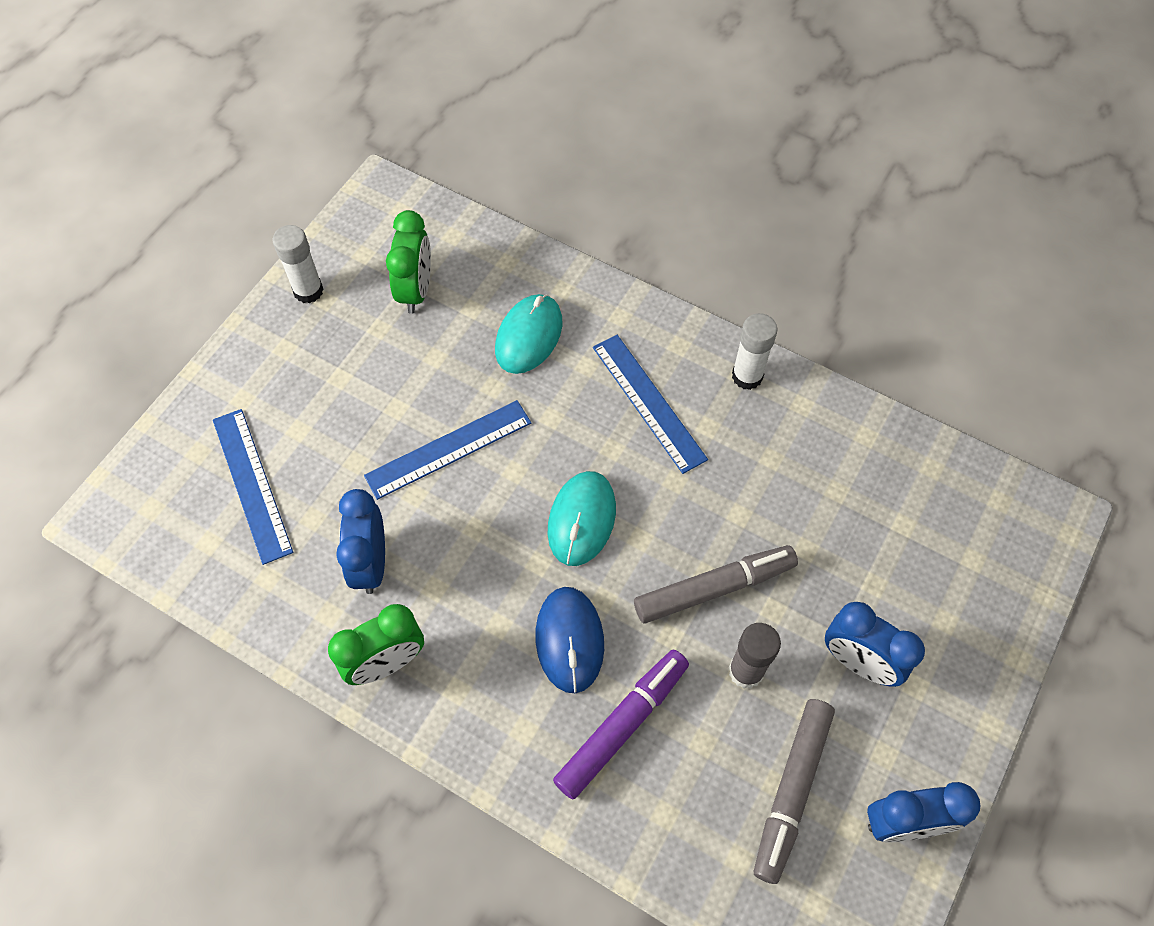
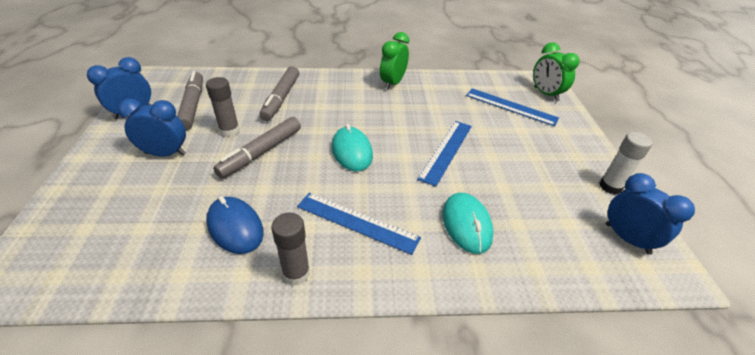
camera: 145 degrees right, 20 degrees down
(370, 563) = (432, 103): blue clock -> blue clock (627, 238)
(416, 290) = (561, 217): green clock -> green clock (545, 94)
(569, 640) = (323, 112): blue mouse -> blue mouse (235, 227)
(622, 726) = (281, 98): purple marker -> grey marker
(747, 376) = (296, 273): white glue stick -> grey glue stick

::::::

_Problem description_
Set down the complete material exactly, but do not include the images.

_Response below_
camera: 145 degrees right, 20 degrees down
(370, 563) = (432, 103): blue clock -> blue clock (627, 238)
(416, 290) = (561, 217): green clock -> green clock (545, 94)
(569, 640) = (323, 112): blue mouse -> blue mouse (235, 227)
(622, 726) = (281, 98): purple marker -> grey marker
(747, 376) = (296, 273): white glue stick -> grey glue stick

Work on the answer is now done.